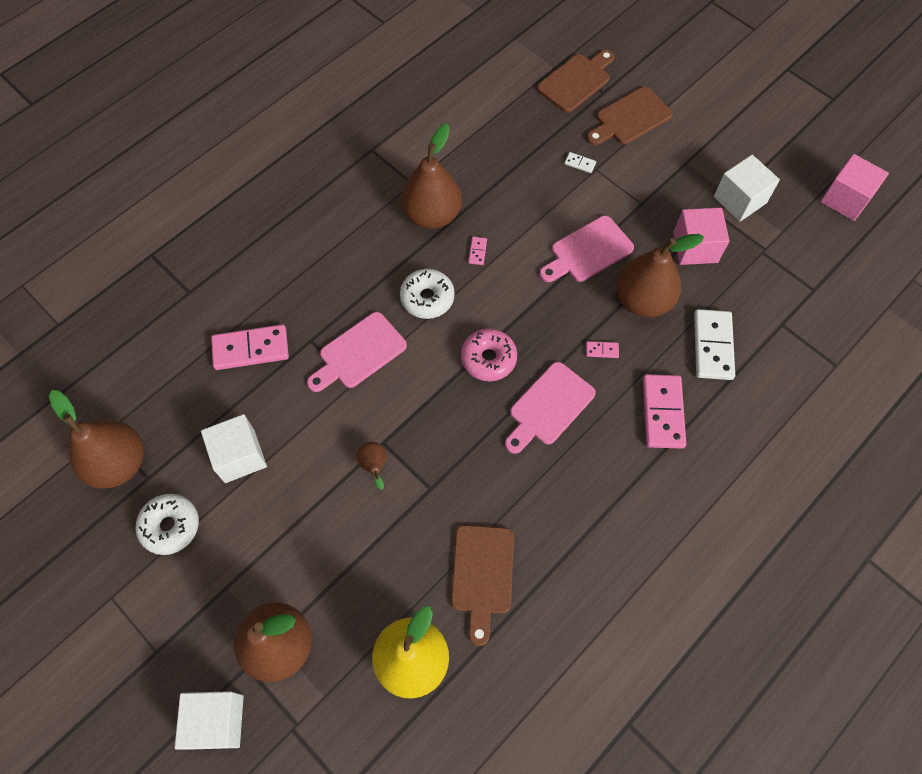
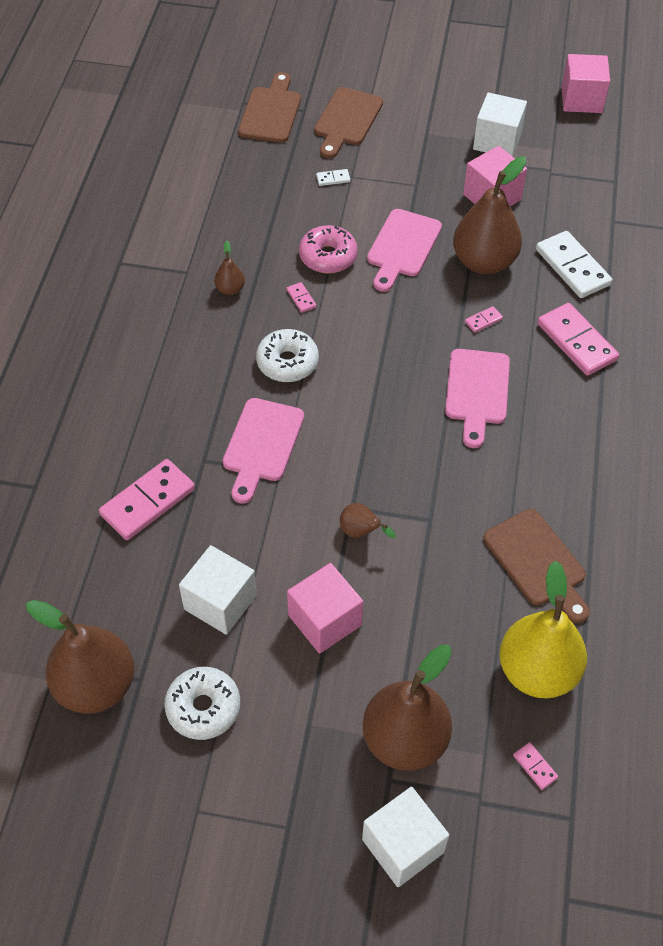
camera: 35 degrees left, 10 degrees down
(297, 517) = (325, 620): none -> pink cube
(351, 731) = (535, 766): none -> pink domino
(432, 215) = (230, 289): brown pear -> brown pear, size x0.44
(488, 359) = (389, 382): pink donut -> pink donut (328, 256)

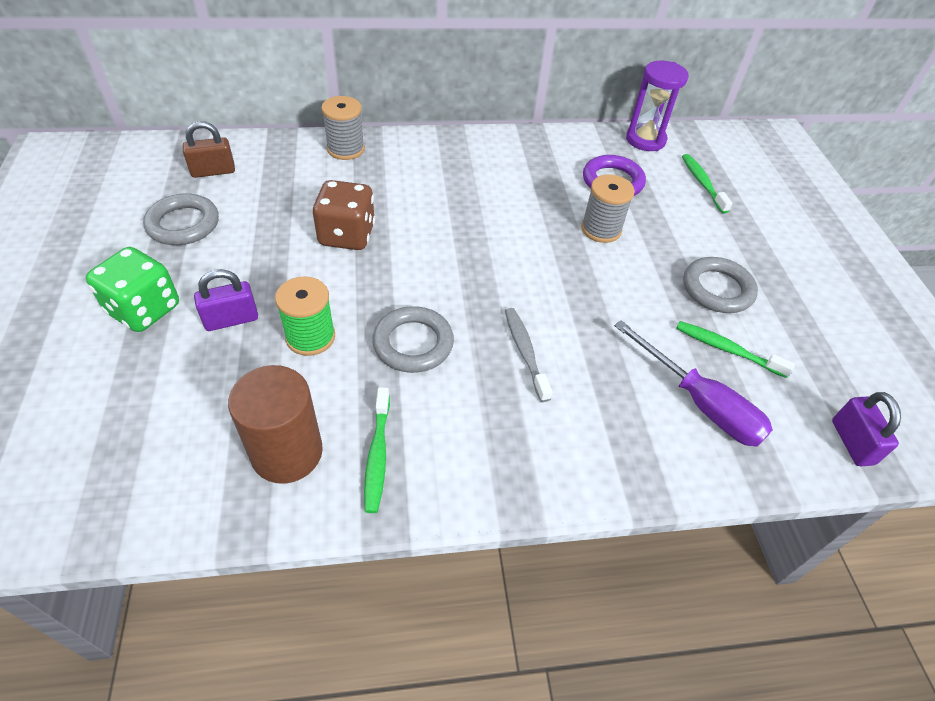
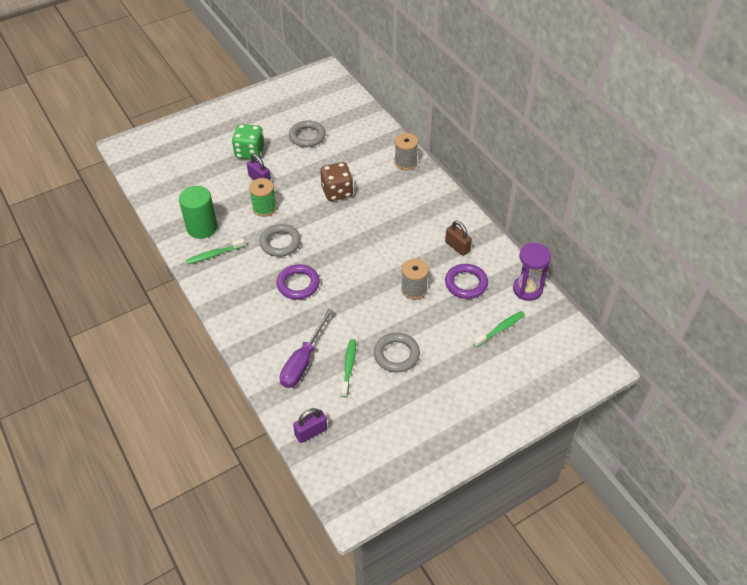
camera: 70 degrees right, 0 degrees up
(213, 171) = (351, 126): brown padlock -> brown padlock (457, 247)
(287, 453) = (202, 228): brown cylinder -> green cylinder
(525, 352) = (298, 284): grey toothbrush -> purple ring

####################

◆ **Exercise objective**
Please print the line that contains "(351, 731) = (535, 766): none -> pink domino" along with every later line of the material, exactly, through the last one. Leave pictures out of the copy.

◆ **Result of the task**
(351, 731) = (535, 766): none -> pink domino
(432, 215) = (230, 289): brown pear -> brown pear, size x0.44
(488, 359) = (389, 382): pink donut -> pink donut (328, 256)

camera: 70 degrees right, 0 degrees up
(213, 171) = (351, 126): brown padlock -> brown padlock (457, 247)
(287, 453) = (202, 228): brown cylinder -> green cylinder
(525, 352) = (298, 284): grey toothbrush -> purple ring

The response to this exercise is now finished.